**Before-and-after scene images:**
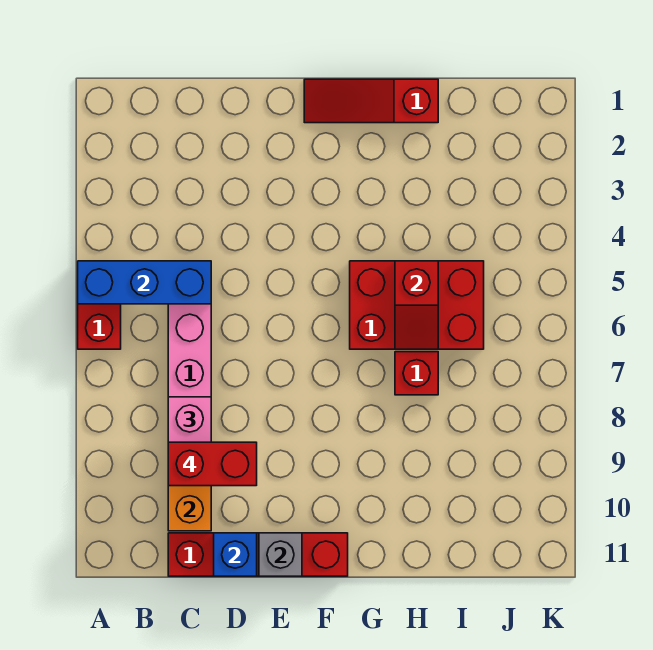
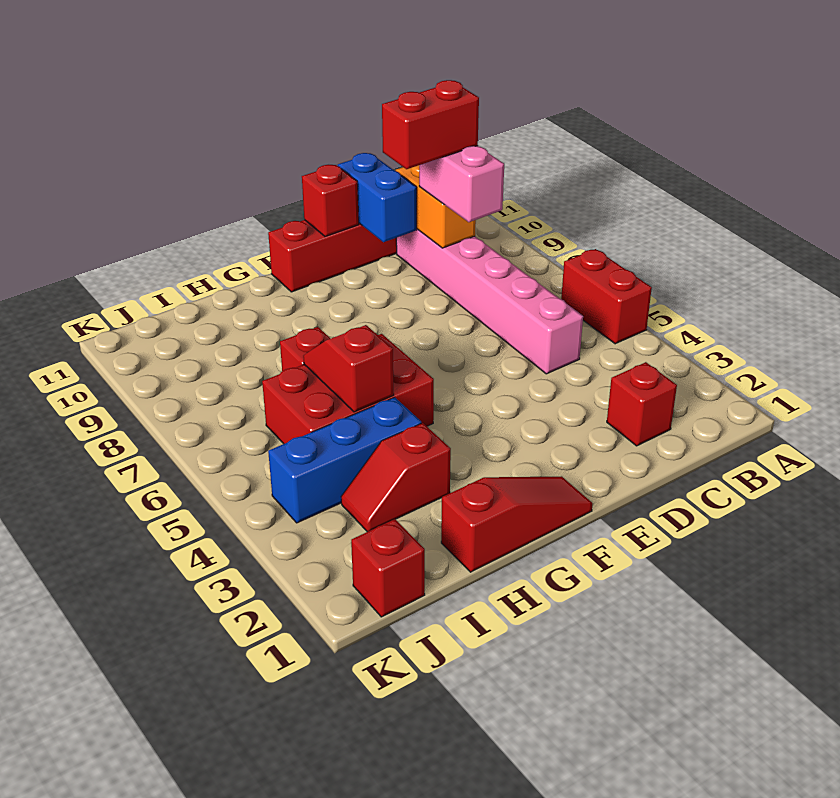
blue brick A5:C5 level 2 -> blue brick H4:J4 level 1
none -> red brick C2 level 1
blue brick D11 level 2 -> blue brick D10:D11 level 2
grey brick E11 level 2 -> red brick E11 level 2
none -> red slope H3:I3 level 1 top H
none -> red brick J1 level 1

**Exercise description:** In how many lines of the data does the string "none" occur? Answer with the number and nothing else.

**Result:** 3